* **TASK GOAL**
Rename "black leather couch" to "dark leather sofa" everywhere it appears in the records below, and leave every other word as it is.
================================
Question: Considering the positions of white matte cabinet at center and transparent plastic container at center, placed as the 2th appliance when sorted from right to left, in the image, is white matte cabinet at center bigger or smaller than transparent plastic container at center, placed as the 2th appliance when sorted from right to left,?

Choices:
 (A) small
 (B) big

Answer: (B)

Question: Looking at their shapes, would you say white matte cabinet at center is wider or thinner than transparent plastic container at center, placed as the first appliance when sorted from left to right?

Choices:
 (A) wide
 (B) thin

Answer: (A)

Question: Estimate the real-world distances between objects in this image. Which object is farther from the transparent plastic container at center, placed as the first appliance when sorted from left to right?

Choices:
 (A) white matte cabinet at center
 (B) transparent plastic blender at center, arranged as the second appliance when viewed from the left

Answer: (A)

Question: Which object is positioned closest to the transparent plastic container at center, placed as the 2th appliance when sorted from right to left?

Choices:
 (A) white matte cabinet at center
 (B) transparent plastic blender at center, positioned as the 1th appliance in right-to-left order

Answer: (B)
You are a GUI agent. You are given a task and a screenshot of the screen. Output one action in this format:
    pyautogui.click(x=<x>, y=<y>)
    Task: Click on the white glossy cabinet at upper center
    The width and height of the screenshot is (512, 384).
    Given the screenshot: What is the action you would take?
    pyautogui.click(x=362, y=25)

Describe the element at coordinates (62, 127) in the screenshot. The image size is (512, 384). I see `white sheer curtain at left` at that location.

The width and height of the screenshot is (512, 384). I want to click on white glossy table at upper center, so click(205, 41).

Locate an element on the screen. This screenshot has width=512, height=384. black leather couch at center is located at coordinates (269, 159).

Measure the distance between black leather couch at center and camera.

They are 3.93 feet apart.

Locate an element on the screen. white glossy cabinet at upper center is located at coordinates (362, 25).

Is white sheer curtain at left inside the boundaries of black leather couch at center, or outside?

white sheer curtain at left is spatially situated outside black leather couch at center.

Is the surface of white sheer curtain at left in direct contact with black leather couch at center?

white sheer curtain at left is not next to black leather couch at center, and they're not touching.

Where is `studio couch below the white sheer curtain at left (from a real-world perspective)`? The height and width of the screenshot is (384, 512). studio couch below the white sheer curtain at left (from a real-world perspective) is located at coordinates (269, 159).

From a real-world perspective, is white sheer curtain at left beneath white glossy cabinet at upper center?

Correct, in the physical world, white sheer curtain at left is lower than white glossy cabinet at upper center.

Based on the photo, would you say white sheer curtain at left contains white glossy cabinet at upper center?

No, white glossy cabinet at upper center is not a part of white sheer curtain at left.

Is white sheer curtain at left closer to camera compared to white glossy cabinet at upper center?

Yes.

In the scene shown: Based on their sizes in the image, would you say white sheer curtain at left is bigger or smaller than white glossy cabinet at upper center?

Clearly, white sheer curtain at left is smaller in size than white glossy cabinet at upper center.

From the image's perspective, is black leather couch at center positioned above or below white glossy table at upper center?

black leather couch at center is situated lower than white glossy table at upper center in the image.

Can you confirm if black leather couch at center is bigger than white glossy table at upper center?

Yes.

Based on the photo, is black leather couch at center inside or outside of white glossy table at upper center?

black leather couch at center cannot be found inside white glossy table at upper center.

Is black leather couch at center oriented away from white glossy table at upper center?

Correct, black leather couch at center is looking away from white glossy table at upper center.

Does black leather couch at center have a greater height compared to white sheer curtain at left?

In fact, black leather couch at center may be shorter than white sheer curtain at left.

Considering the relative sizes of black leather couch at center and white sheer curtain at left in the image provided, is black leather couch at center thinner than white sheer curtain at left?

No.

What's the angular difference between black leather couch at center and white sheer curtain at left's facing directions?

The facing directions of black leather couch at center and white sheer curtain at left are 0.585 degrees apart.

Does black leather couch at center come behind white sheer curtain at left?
================================
* **CORRECT OUTPUT**
Question: Considering the positions of white matte cabinet at center and transparent plastic container at center, placed as the 2th appliance when sorted from right to left, in the image, is white matte cabinet at center bigger or smaller than transparent plastic container at center, placed as the 2th appliance when sorted from right to left,?

Choices:
 (A) small
 (B) big

Answer: (B)

Question: Looking at their shapes, would you say white matte cabinet at center is wider or thinner than transparent plastic container at center, placed as the first appliance when sorted from left to right?

Choices:
 (A) wide
 (B) thin

Answer: (A)

Question: Estimate the real-world distances between objects in this image. Which object is farther from the transparent plastic container at center, placed as the first appliance when sorted from left to right?

Choices:
 (A) white matte cabinet at center
 (B) transparent plastic blender at center, arranged as the second appliance when viewed from the left

Answer: (A)

Question: Which object is positioned closest to the transparent plastic container at center, placed as the 2th appliance when sorted from right to left?

Choices:
 (A) white matte cabinet at center
 (B) transparent plastic blender at center, positioned as the 1th appliance in right-to-left order

Answer: (B)
You are a GUI agent. You are given a task and a screenshot of the screen. Output one action in this format:
    pyautogui.click(x=<x>, y=<y>)
    Task: Click on the white glossy cabinet at upper center
    The width and height of the screenshot is (512, 384).
    Given the screenshot: What is the action you would take?
    pyautogui.click(x=362, y=25)

Describe the element at coordinates (62, 127) in the screenshot. The image size is (512, 384). I see `white sheer curtain at left` at that location.

The width and height of the screenshot is (512, 384). I want to click on white glossy table at upper center, so click(205, 41).

Locate an element on the screen. This screenshot has width=512, height=384. dark leather sofa at center is located at coordinates (269, 159).

Measure the distance between dark leather sofa at center and camera.

They are 3.93 feet apart.

Locate an element on the screen. white glossy cabinet at upper center is located at coordinates (362, 25).

Is white sheer curtain at left inside the boundaries of dark leather sofa at center, or outside?

white sheer curtain at left is spatially situated outside dark leather sofa at center.

Is the surface of white sheer curtain at left in direct contact with dark leather sofa at center?

white sheer curtain at left is not next to dark leather sofa at center, and they're not touching.

Where is `studio couch below the white sheer curtain at left (from a real-world perspective)`? The height and width of the screenshot is (384, 512). studio couch below the white sheer curtain at left (from a real-world perspective) is located at coordinates (269, 159).

From a real-world perspective, is white sheer curtain at left beneath white glossy cabinet at upper center?

Correct, in the physical world, white sheer curtain at left is lower than white glossy cabinet at upper center.

Based on the photo, would you say white sheer curtain at left contains white glossy cabinet at upper center?

No, white glossy cabinet at upper center is not a part of white sheer curtain at left.

Is white sheer curtain at left closer to camera compared to white glossy cabinet at upper center?

Yes.

In the scene shown: Based on their sizes in the image, would you say white sheer curtain at left is bigger or smaller than white glossy cabinet at upper center?

Clearly, white sheer curtain at left is smaller in size than white glossy cabinet at upper center.

From the image's perspective, is dark leather sofa at center positioned above or below white glossy table at upper center?

dark leather sofa at center is situated lower than white glossy table at upper center in the image.

Can you confirm if dark leather sofa at center is bigger than white glossy table at upper center?

Yes.

Based on the photo, is dark leather sofa at center inside or outside of white glossy table at upper center?

dark leather sofa at center cannot be found inside white glossy table at upper center.

Is dark leather sofa at center oriented away from white glossy table at upper center?

Correct, dark leather sofa at center is looking away from white glossy table at upper center.

Does dark leather sofa at center have a greater height compared to white sheer curtain at left?

In fact, dark leather sofa at center may be shorter than white sheer curtain at left.

Considering the relative sizes of dark leather sofa at center and white sheer curtain at left in the image provided, is dark leather sofa at center thinner than white sheer curtain at left?

No.

What's the angular difference between dark leather sofa at center and white sheer curtain at left's facing directions?

The facing directions of dark leather sofa at center and white sheer curtain at left are 0.585 degrees apart.

Does dark leather sofa at center come behind white sheer curtain at left?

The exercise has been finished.